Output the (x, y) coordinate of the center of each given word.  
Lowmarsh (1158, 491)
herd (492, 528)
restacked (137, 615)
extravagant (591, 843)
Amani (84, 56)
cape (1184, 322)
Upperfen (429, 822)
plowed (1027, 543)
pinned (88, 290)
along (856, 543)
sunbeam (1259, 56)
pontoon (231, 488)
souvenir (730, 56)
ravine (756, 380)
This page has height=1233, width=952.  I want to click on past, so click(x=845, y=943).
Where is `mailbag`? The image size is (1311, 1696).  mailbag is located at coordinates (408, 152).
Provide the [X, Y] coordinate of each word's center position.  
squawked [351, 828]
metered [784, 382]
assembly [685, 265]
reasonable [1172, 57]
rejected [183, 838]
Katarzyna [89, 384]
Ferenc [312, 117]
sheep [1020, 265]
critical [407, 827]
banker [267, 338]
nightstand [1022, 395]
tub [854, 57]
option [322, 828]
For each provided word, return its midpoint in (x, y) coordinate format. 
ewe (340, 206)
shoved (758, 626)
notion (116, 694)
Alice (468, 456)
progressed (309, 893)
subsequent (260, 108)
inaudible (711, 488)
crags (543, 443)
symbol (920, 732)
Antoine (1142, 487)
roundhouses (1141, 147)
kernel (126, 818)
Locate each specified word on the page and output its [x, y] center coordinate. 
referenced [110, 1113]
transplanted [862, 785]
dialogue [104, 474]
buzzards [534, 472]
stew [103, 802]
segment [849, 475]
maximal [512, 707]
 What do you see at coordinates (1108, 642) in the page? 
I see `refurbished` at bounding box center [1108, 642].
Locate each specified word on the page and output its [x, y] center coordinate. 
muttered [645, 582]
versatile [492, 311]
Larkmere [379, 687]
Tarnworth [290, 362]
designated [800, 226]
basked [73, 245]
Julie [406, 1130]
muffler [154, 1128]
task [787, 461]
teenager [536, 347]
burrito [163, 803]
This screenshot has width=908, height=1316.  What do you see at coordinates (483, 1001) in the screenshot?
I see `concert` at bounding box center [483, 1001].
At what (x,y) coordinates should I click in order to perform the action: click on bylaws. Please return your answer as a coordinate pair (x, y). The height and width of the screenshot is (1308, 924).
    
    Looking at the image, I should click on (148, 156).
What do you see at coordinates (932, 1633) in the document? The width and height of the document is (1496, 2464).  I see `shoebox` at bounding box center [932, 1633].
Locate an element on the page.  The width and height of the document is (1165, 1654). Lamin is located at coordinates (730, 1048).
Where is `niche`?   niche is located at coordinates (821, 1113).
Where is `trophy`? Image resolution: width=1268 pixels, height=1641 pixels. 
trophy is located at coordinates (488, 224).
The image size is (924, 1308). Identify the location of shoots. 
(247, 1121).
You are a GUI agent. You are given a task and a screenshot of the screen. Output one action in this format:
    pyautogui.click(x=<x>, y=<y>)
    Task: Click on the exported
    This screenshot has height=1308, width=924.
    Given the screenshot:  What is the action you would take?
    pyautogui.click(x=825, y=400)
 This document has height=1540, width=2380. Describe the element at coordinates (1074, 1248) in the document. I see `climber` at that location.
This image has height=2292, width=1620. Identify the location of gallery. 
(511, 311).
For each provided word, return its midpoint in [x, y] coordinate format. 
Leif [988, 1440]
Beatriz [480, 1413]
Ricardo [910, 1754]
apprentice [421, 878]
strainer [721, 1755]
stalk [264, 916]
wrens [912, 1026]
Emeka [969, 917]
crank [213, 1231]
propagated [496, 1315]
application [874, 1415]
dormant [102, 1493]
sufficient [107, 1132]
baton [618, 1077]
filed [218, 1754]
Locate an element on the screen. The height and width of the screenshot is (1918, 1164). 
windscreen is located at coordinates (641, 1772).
■ ■ ■ ■ ■ ■ ■
● **Your objective**: Format the entries from the line containing "Upperfen (429, 822)" through the line containing "critical [407, 827]" as a two-column CSV with the headers text and answer. Give one row per entry, put each value in a single quoted field, and replace any line breaks with spaces.

● **Answer to the problem**:
text,answer
"Upperfen","(429, 822)"
"plowed","(1027, 543)"
"pinned","(88, 290)"
"along","(856, 543)"
"sunbeam","(1259, 56)"
"pontoon","(231, 488)"
"souvenir","(730, 56)"
"ravine","(756, 380)"
"This page has height=1233, width=952.","I want to click on past, so click(x=845, y=943)."
"Where is `mailbag`? The image size is (1311, 1696).","mailbag is located at coordinates (408, 152)."
"Provide the [X, Y] coordinate of each word's center position. squawked","[351, 828]"
"metered","[784, 382]"
"assembly","[685, 265]"
"reasonable","[1172, 57]"
"rejected","[183, 838]"
"Katarzyna","[89, 384]"
"Ferenc","[312, 117]"
"sheep","[1020, 265]"
"critical","[407, 827]"